** EXERCISE PROMPT **
From the first line of the data down to and including the line with "none -> orange brick C2 level 1", copy everything exactly, leaving out pictures.

************

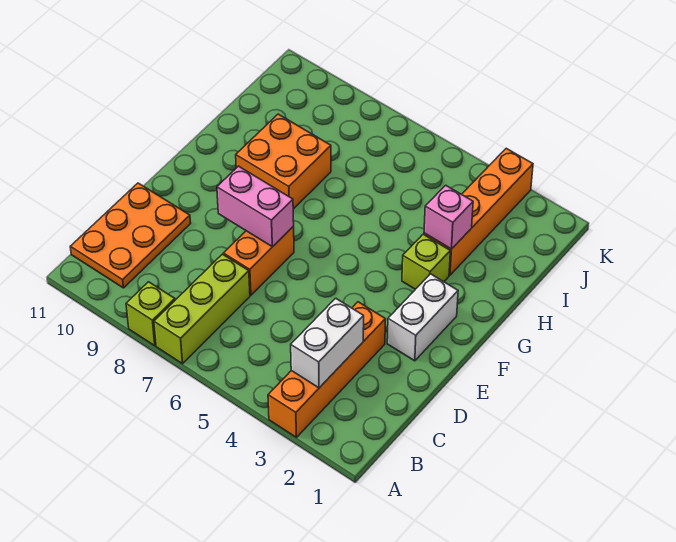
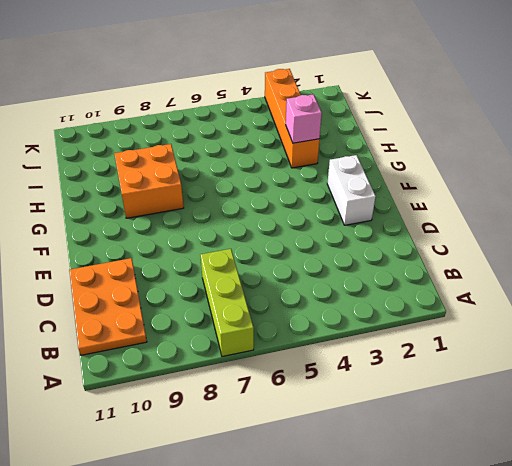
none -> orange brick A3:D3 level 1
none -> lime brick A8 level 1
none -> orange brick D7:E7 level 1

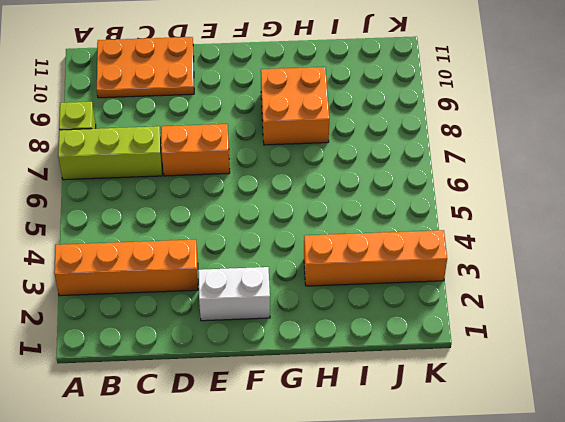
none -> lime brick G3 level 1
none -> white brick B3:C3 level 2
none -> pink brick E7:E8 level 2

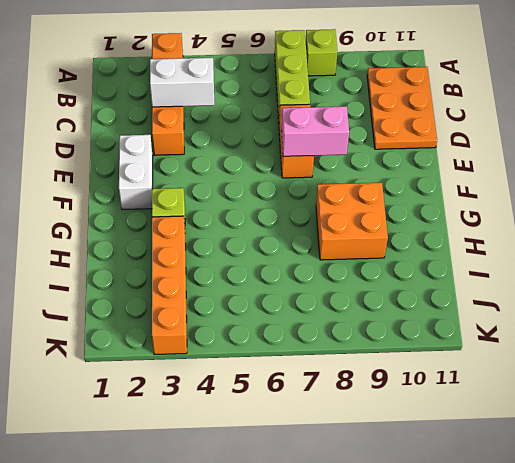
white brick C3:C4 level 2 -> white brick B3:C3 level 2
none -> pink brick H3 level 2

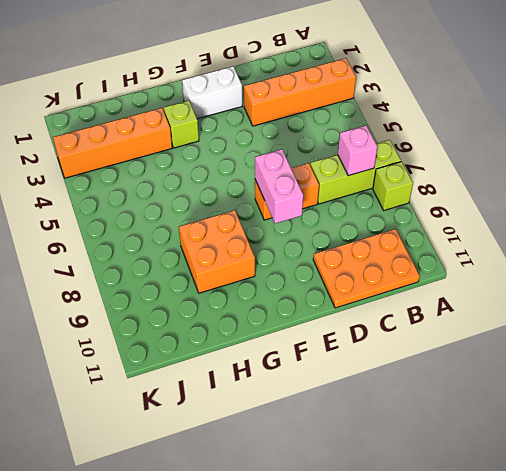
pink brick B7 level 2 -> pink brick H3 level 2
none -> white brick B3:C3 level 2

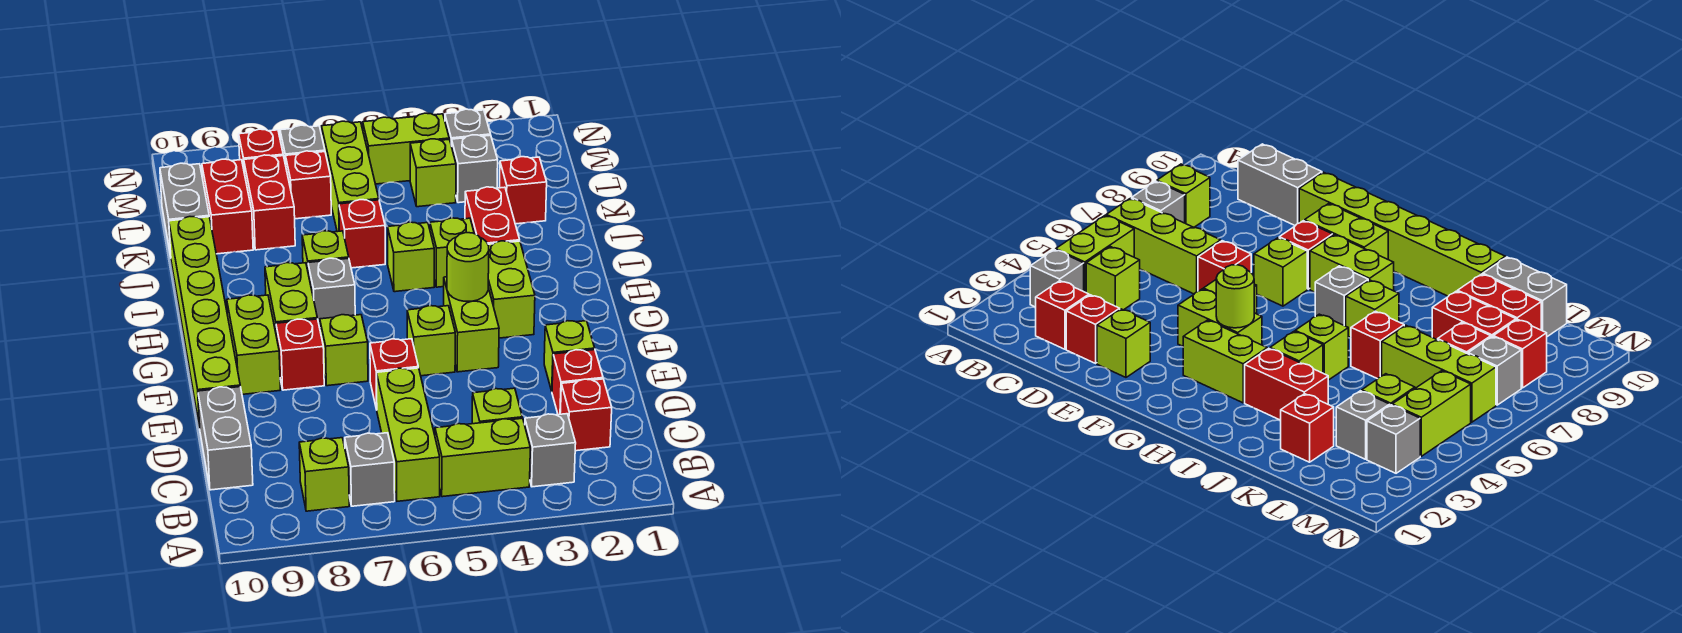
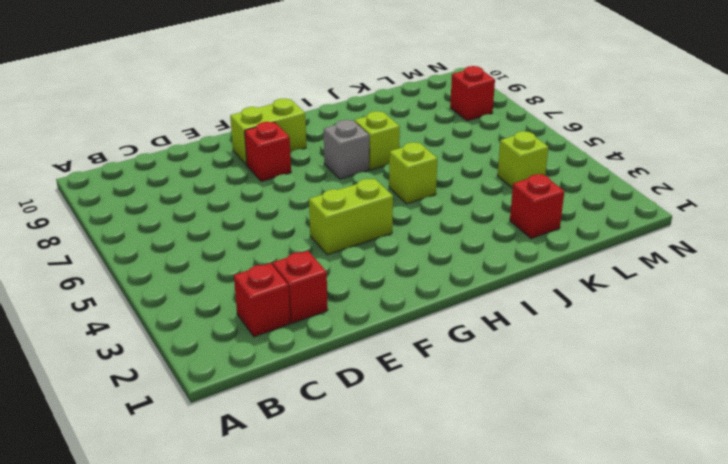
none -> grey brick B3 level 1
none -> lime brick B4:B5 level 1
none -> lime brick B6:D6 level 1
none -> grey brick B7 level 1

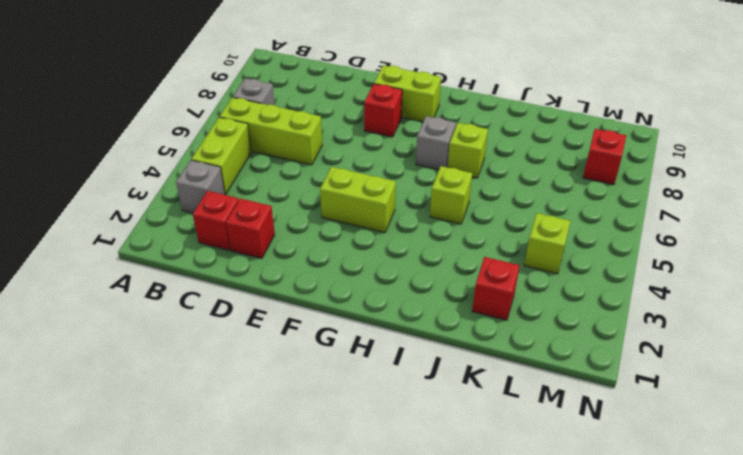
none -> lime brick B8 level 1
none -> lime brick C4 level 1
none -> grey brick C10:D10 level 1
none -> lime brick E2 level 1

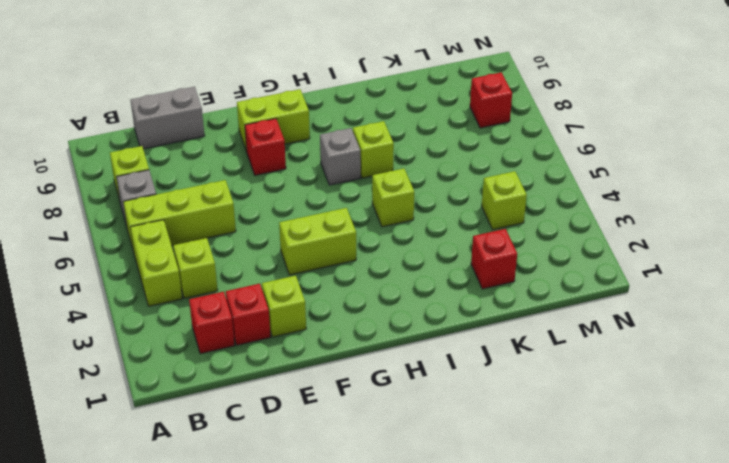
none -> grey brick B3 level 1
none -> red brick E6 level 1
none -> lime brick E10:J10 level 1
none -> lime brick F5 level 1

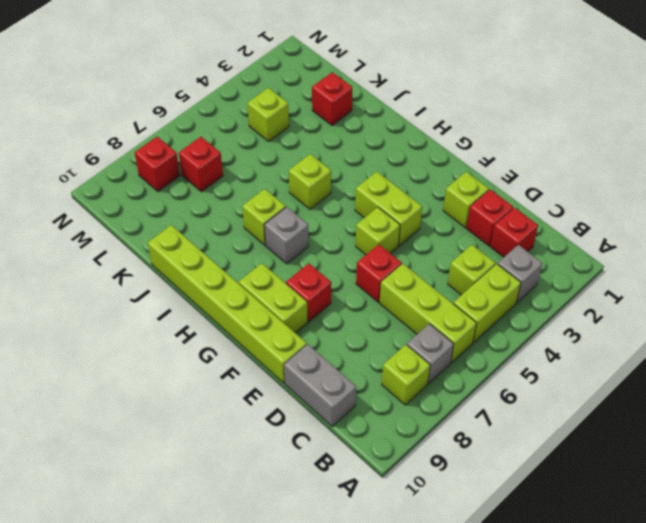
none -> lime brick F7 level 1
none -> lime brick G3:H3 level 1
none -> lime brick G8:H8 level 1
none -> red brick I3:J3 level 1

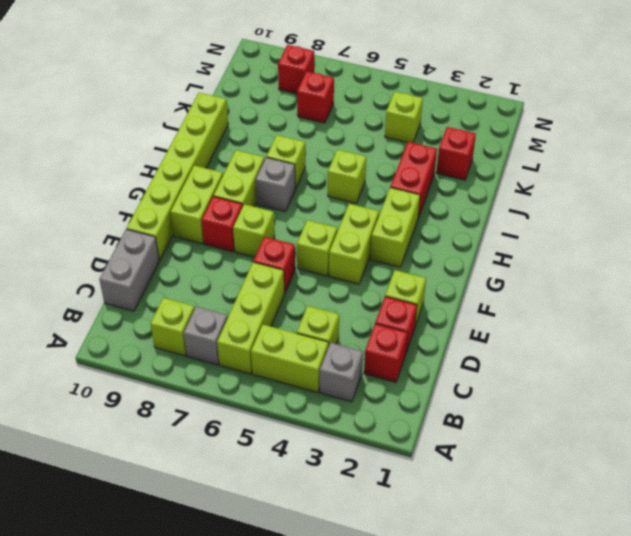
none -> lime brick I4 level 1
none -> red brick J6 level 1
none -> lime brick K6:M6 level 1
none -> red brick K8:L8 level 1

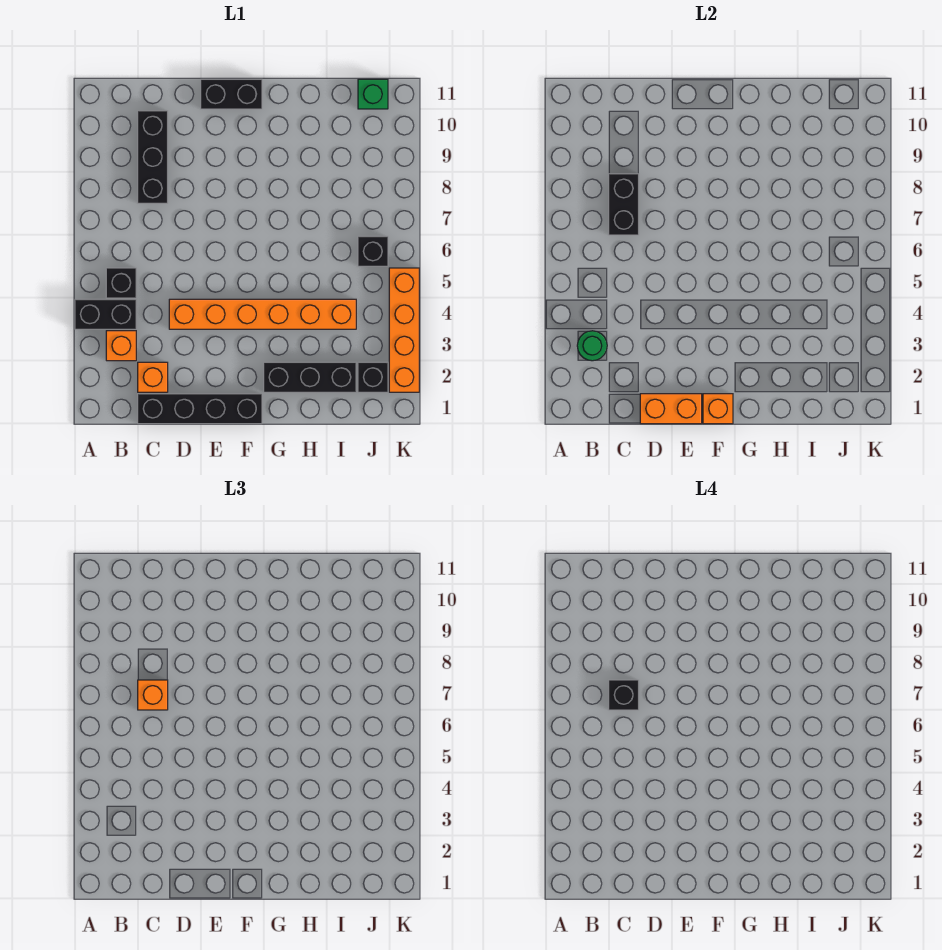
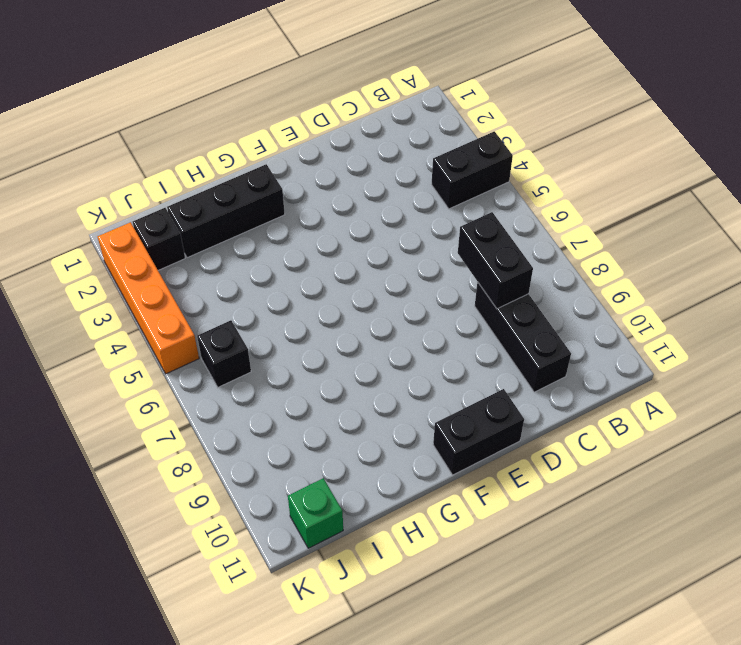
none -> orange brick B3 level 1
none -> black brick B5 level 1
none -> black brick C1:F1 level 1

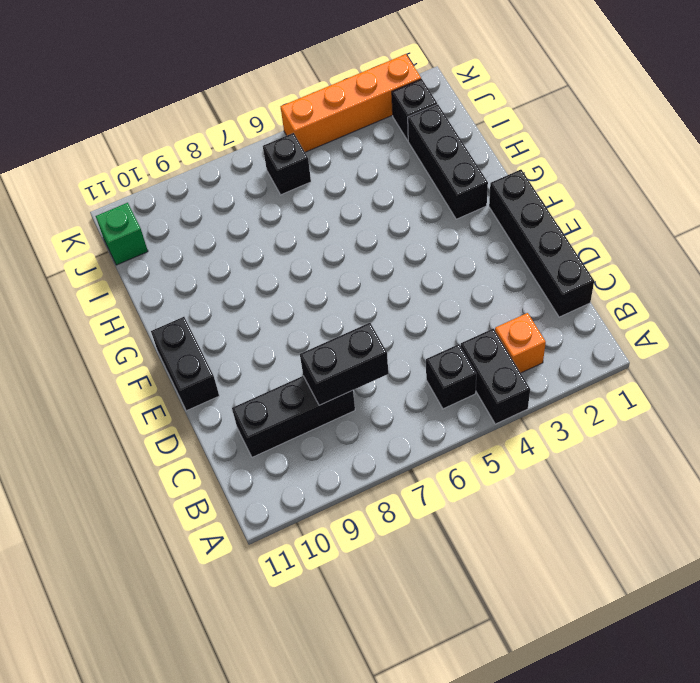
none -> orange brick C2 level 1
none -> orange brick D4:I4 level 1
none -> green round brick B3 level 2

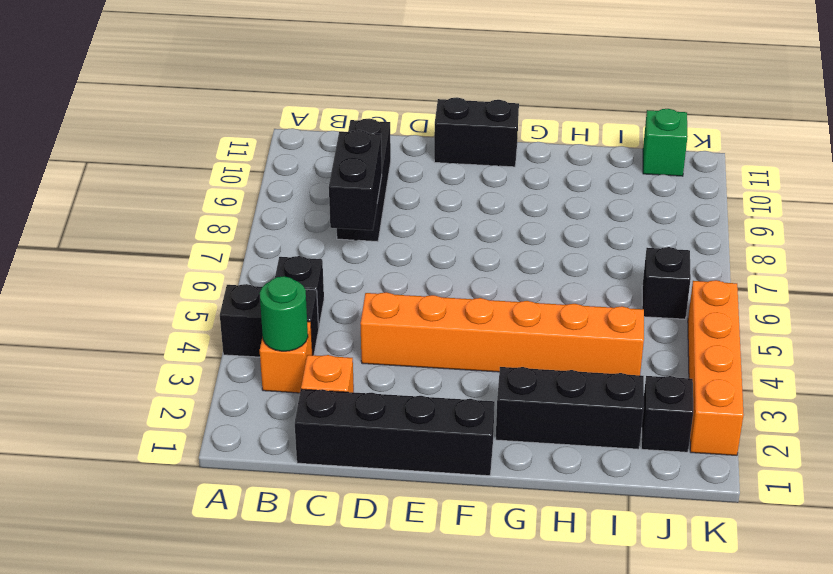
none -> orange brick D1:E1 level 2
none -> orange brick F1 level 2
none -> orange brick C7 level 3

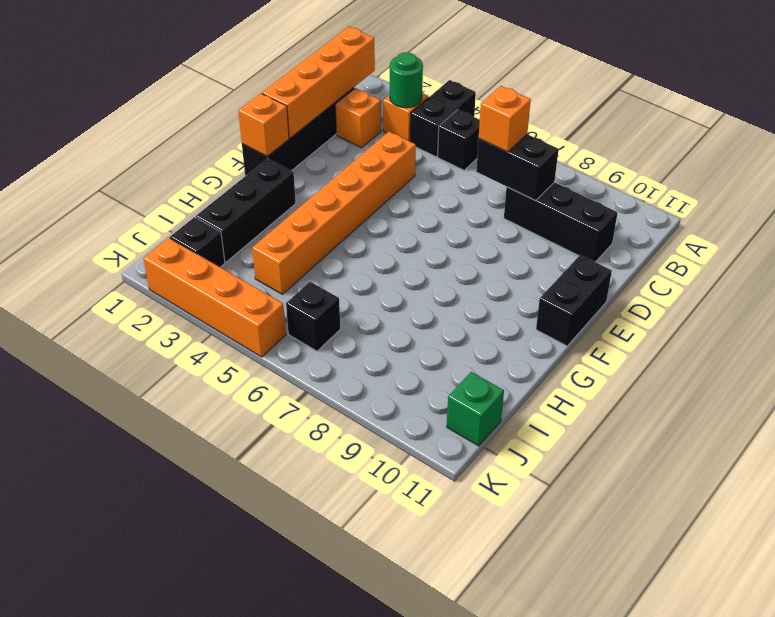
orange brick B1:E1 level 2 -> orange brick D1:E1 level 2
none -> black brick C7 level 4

************

** EXERCISE ANSWER **
none -> orange brick A3:D3 level 1
none -> lime brick A8 level 1
none -> orange brick D7:E7 level 1

none -> lime brick G3 level 1
none -> white brick B3:C3 level 2
none -> pink brick E7:E8 level 2

white brick C3:C4 level 2 -> white brick B3:C3 level 2
none -> pink brick H3 level 2

pink brick B7 level 2 -> pink brick H3 level 2
none -> white brick B3:C3 level 2

none -> grey brick B3 level 1
none -> lime brick B4:B5 level 1
none -> lime brick B6:D6 level 1
none -> grey brick B7 level 1

none -> lime brick B8 level 1
none -> lime brick C4 level 1
none -> grey brick C10:D10 level 1
none -> lime brick E2 level 1

none -> grey brick B3 level 1
none -> red brick E6 level 1
none -> lime brick E10:J10 level 1
none -> lime brick F5 level 1

none -> lime brick F7 level 1
none -> lime brick G3:H3 level 1
none -> lime brick G8:H8 level 1
none -> red brick I3:J3 level 1

none -> lime brick I4 level 1
none -> red brick J6 level 1
none -> lime brick K6:M6 level 1
none -> red brick K8:L8 level 1

none -> orange brick B3 level 1
none -> black brick B5 level 1
none -> black brick C1:F1 level 1

none -> orange brick C2 level 1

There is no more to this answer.